▸ **What is being asked**
Lines before the one containing "R2: 1k (VDD, W19) -> 6.2k (VDD, W19)" are left out; that line and every line after it, through the end of the records, are to be reproduced exactly.

[Dataset items]
+++
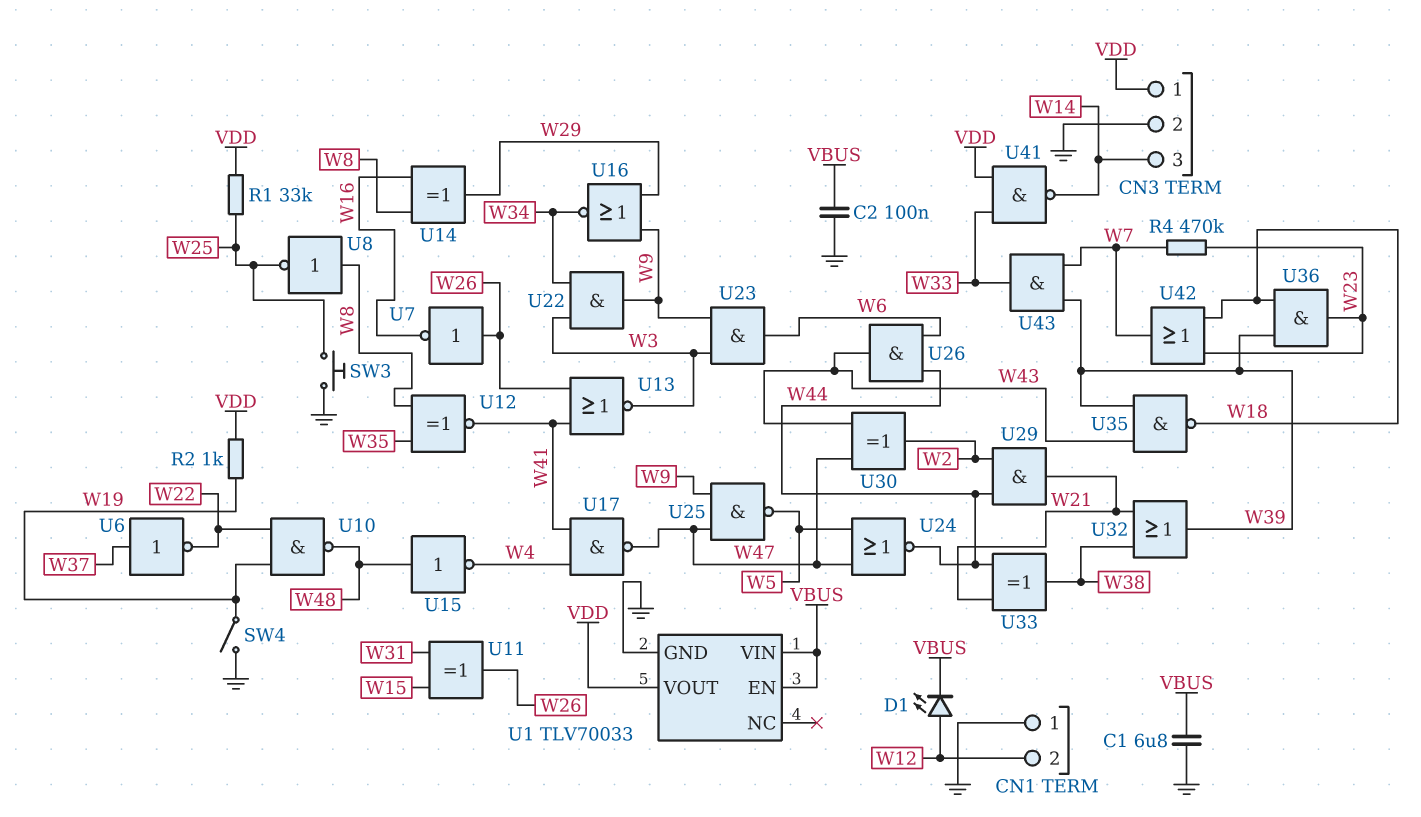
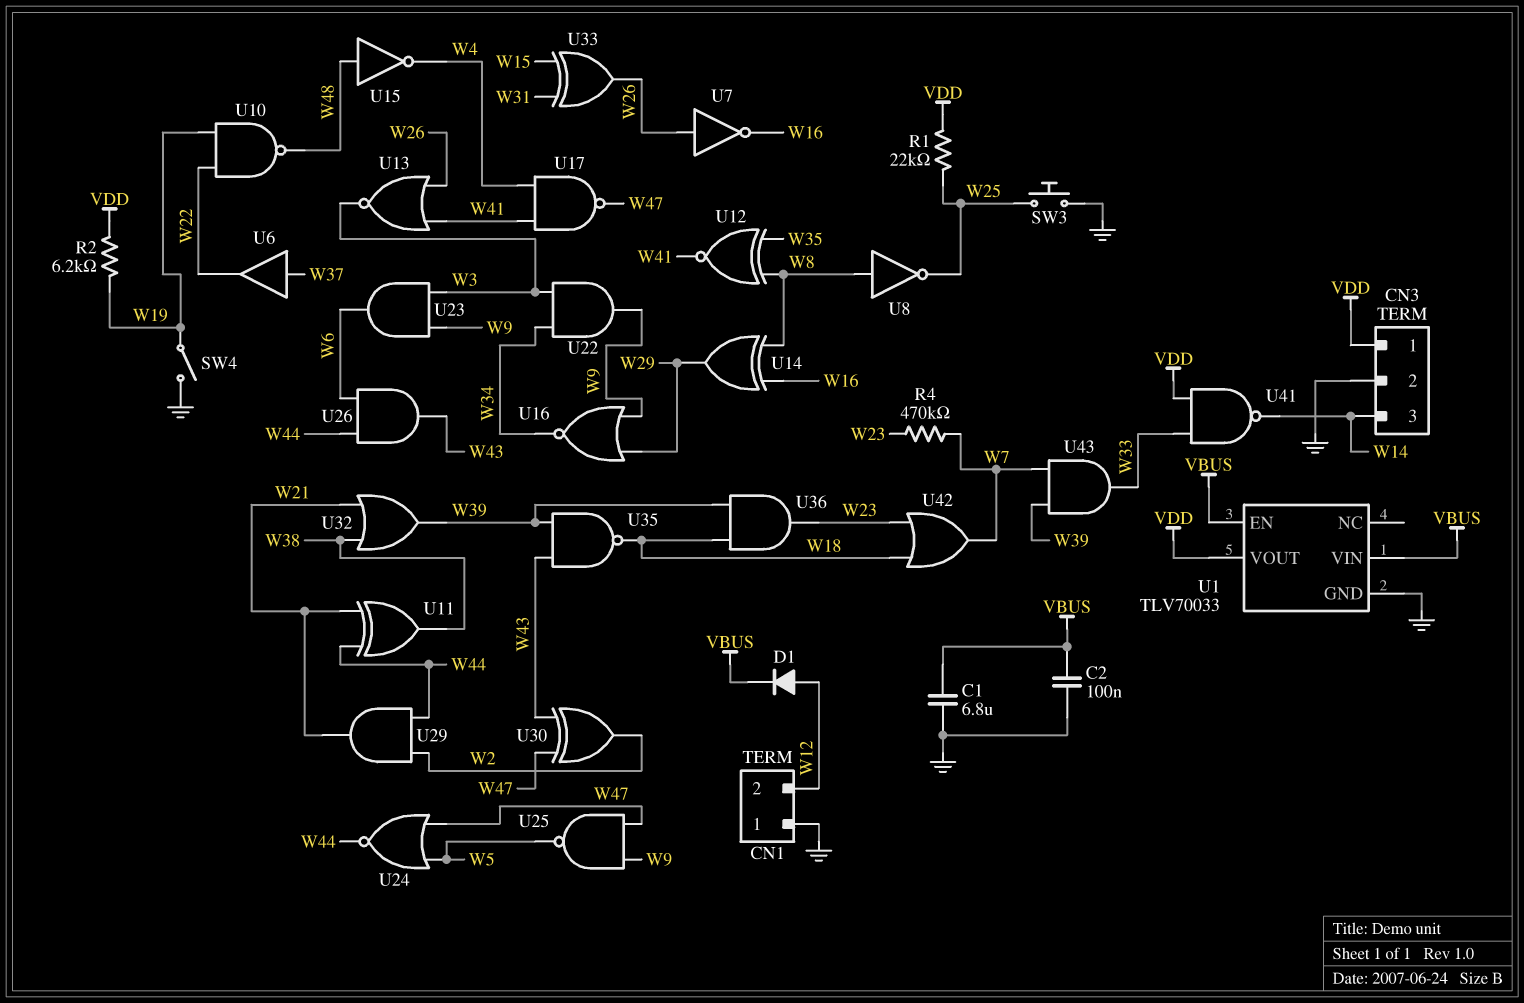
D1: LED (A W12, K VBUS) -> diode (A W12, K VBUS)
R1: 33k (VDD, W25) -> 22k (VDD, W25)
R2: 1k (VDD, W19) -> 6.2k (VDD, W19)
U6: NOT (in W37, out W22) -> buffer (in W37, out W22)
U11: XOR (in W15, in W31, out W26) -> XOR (in W21, in W44, out W38)
U33: XOR (in W21, in W44, out W38) -> XOR (in W15, in W31, out W26)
+++
▸ **Answer space**
R2: 1k (VDD, W19) -> 6.2k (VDD, W19)
U6: NOT (in W37, out W22) -> buffer (in W37, out W22)
U11: XOR (in W15, in W31, out W26) -> XOR (in W21, in W44, out W38)
U33: XOR (in W21, in W44, out W38) -> XOR (in W15, in W31, out W26)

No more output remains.